┌─ Recorded information

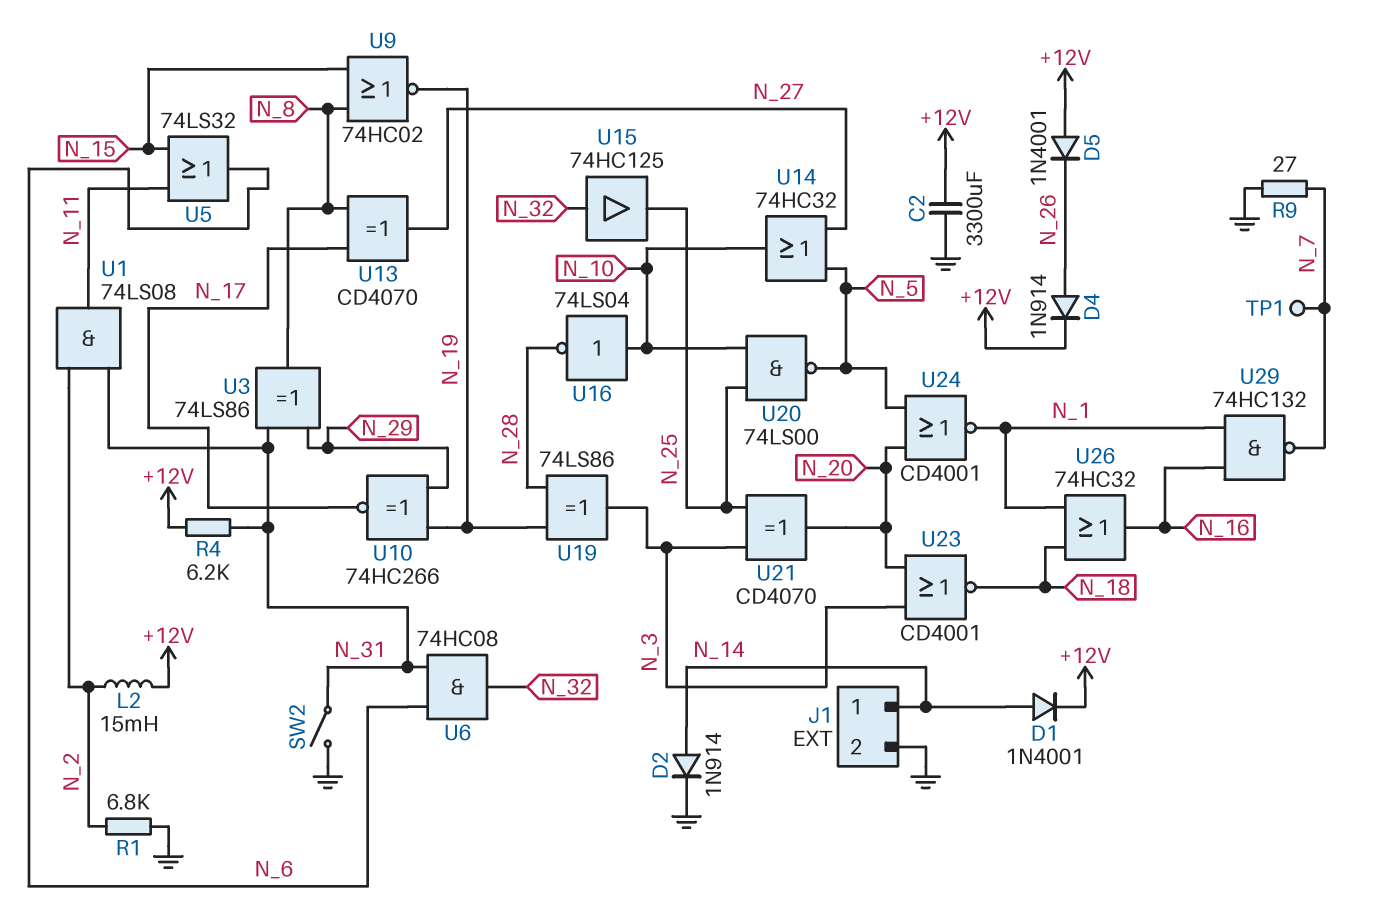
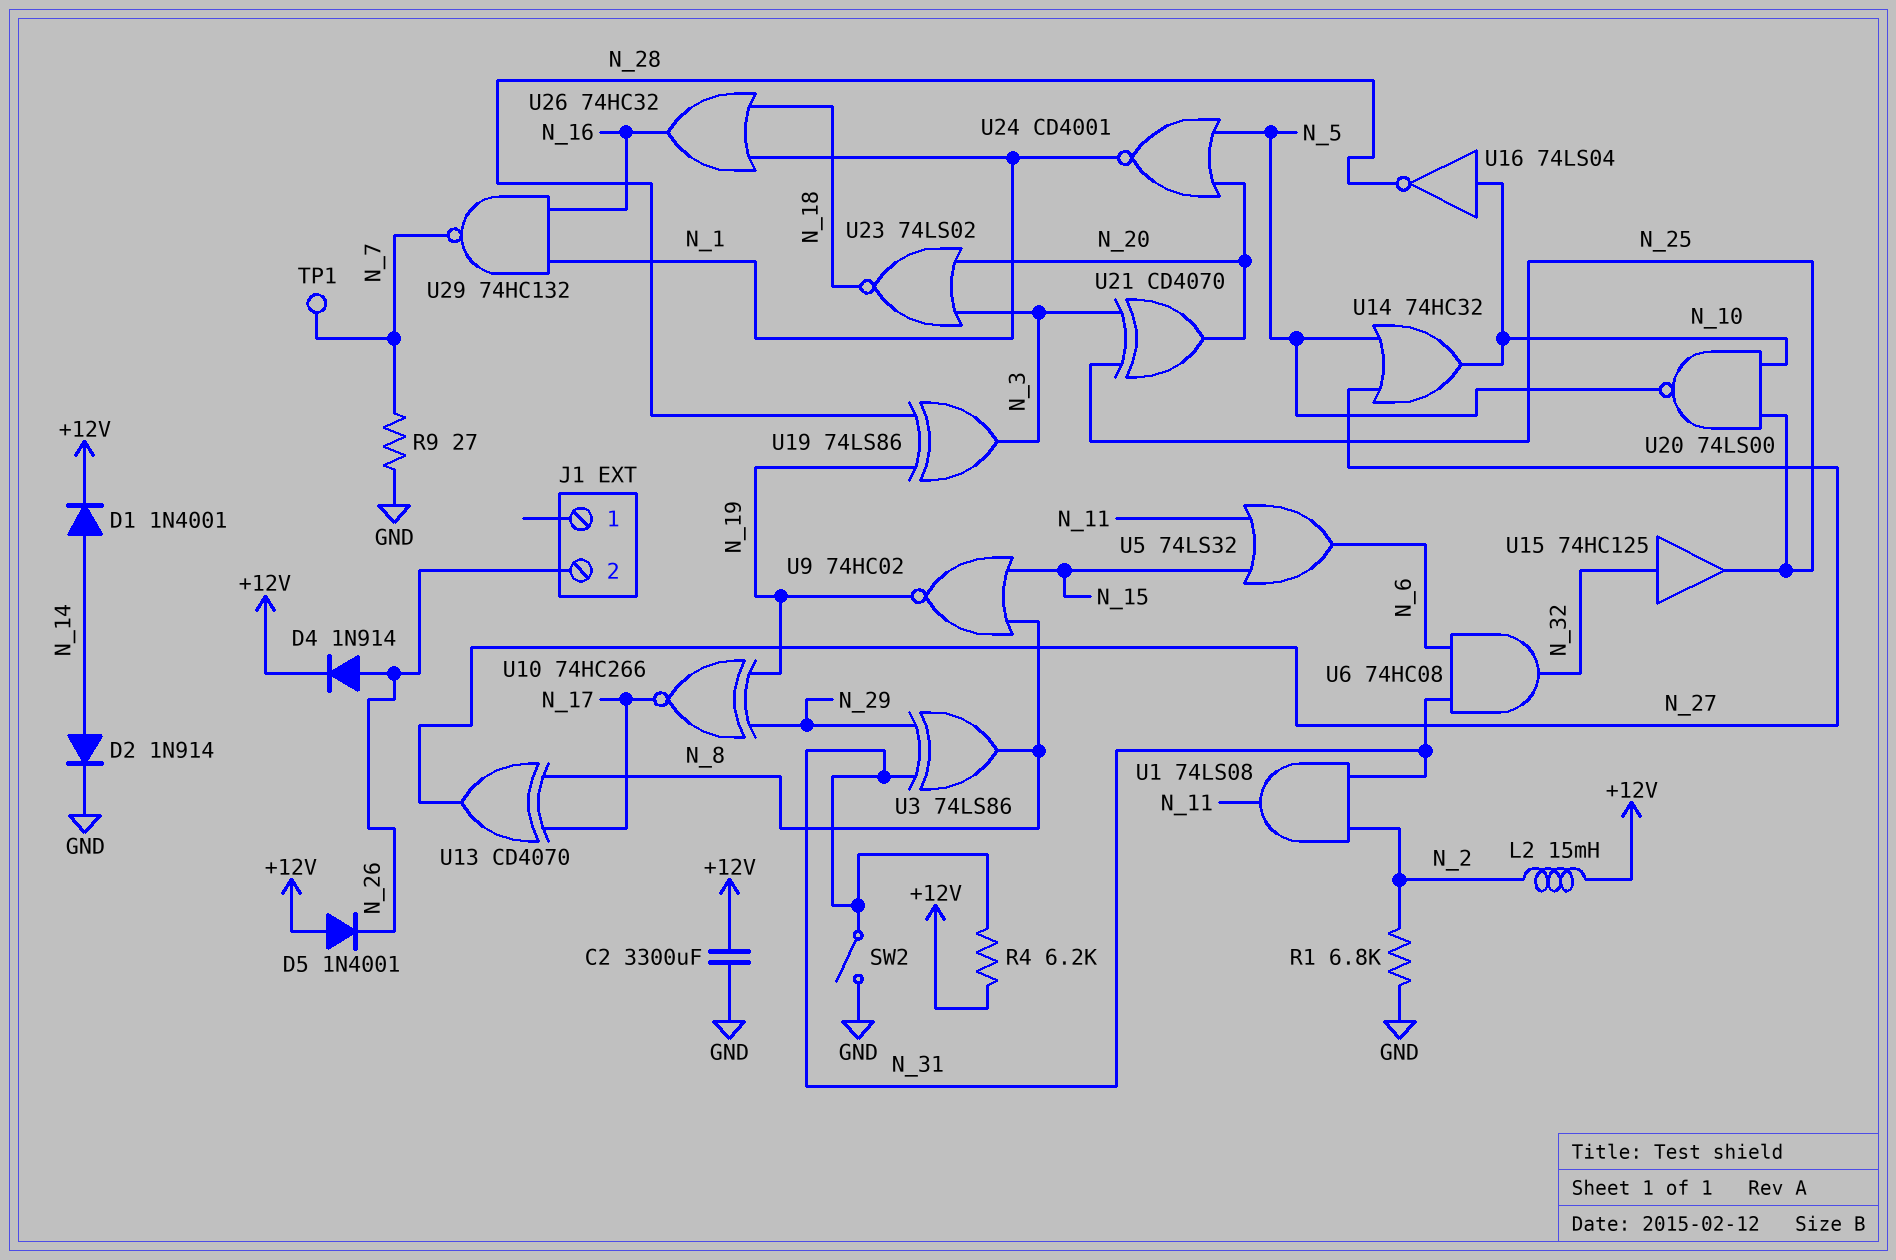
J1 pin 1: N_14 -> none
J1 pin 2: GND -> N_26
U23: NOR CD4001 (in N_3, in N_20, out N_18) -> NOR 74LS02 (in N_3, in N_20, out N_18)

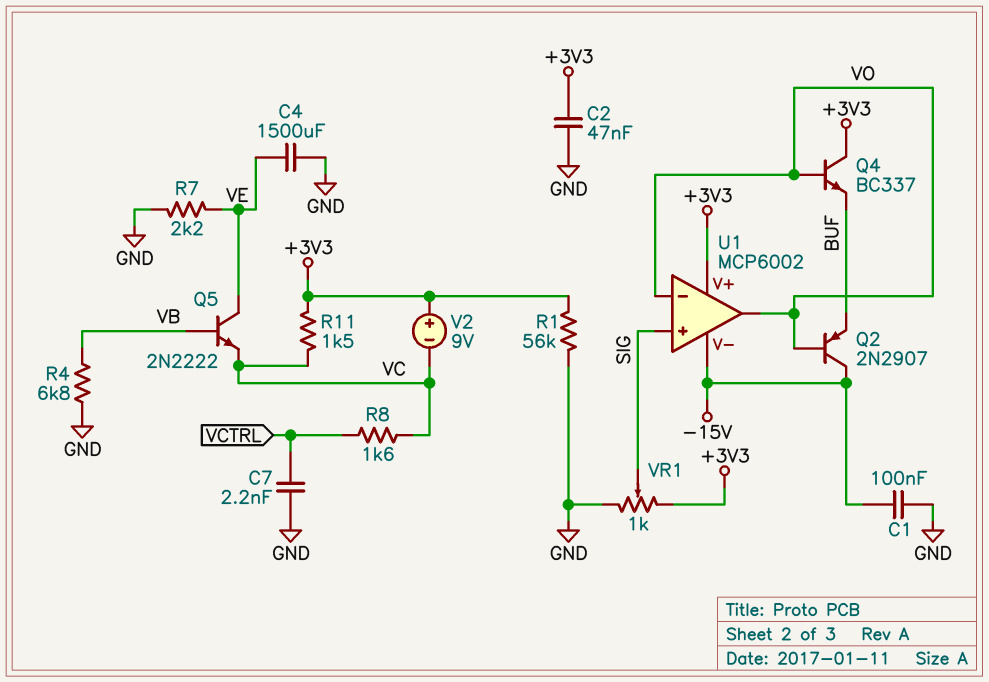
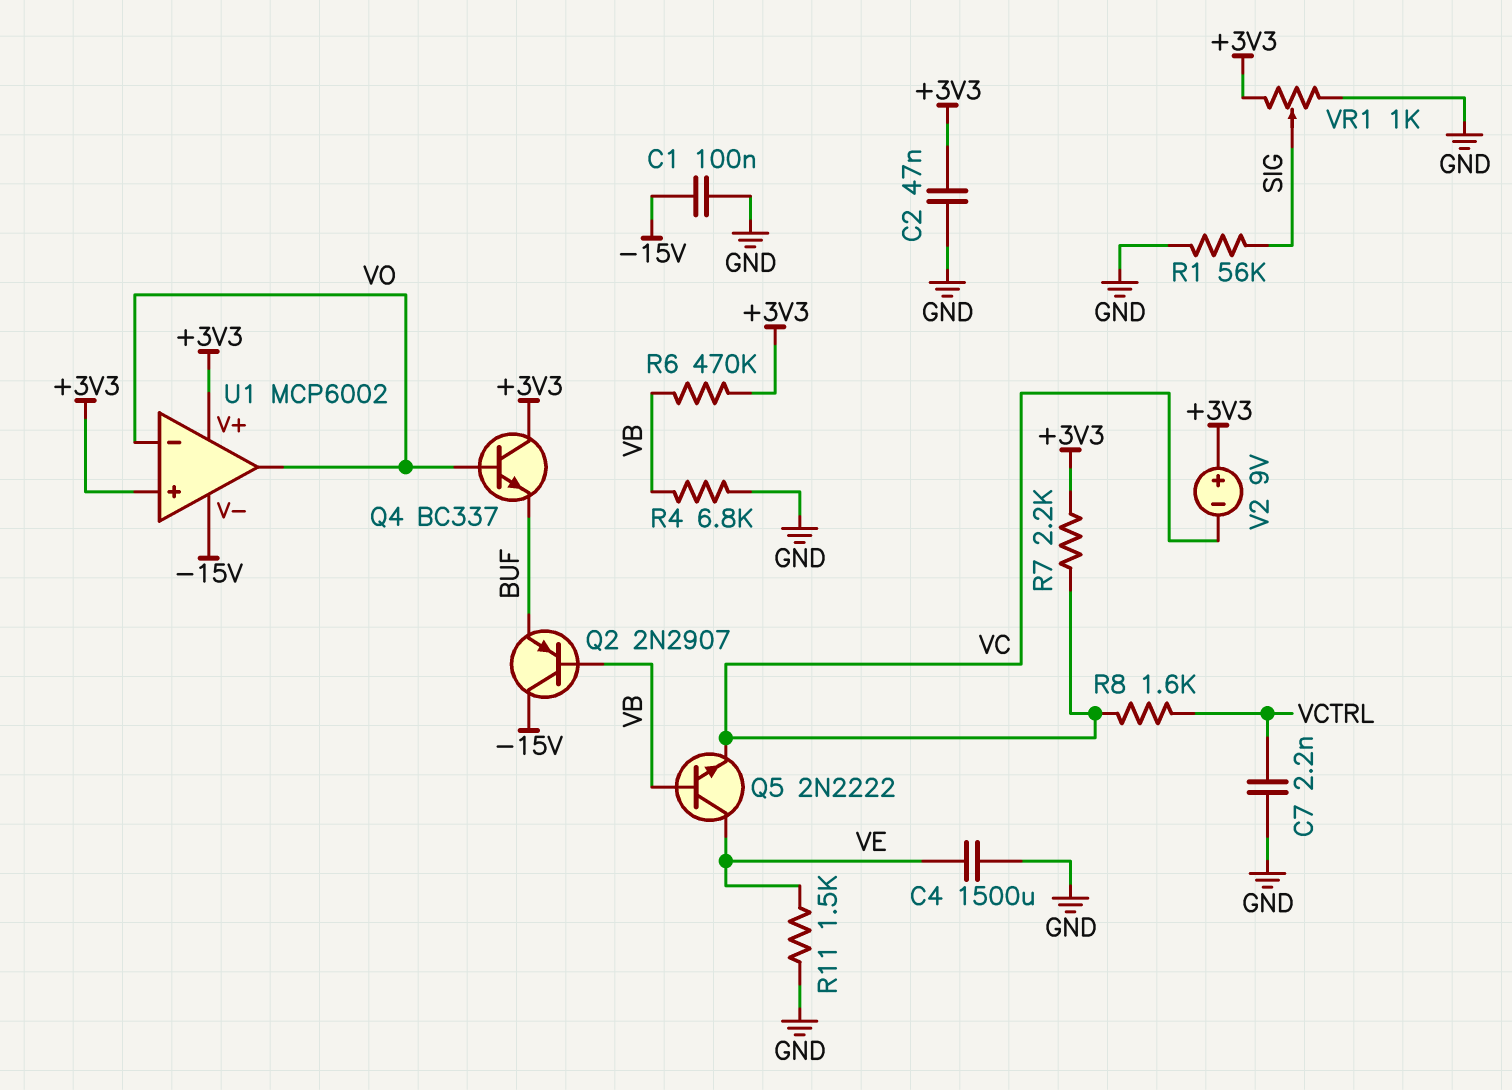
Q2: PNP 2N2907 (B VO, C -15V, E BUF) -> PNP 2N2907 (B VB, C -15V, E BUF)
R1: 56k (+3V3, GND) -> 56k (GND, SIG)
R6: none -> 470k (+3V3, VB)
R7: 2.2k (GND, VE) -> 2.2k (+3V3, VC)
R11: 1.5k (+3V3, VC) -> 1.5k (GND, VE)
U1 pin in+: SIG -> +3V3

└─

> **Problem to work on**:
Repeat exactly the lines above, from the line containing "J1 pin 2: GND -> N_26" through the last line of the records, inclusive; omit any pictures.

> **Problem solution**:
J1 pin 2: GND -> N_26
U23: NOR CD4001 (in N_3, in N_20, out N_18) -> NOR 74LS02 (in N_3, in N_20, out N_18)

Q2: PNP 2N2907 (B VO, C -15V, E BUF) -> PNP 2N2907 (B VB, C -15V, E BUF)
R1: 56k (+3V3, GND) -> 56k (GND, SIG)
R6: none -> 470k (+3V3, VB)
R7: 2.2k (GND, VE) -> 2.2k (+3V3, VC)
R11: 1.5k (+3V3, VC) -> 1.5k (GND, VE)
U1 pin in+: SIG -> +3V3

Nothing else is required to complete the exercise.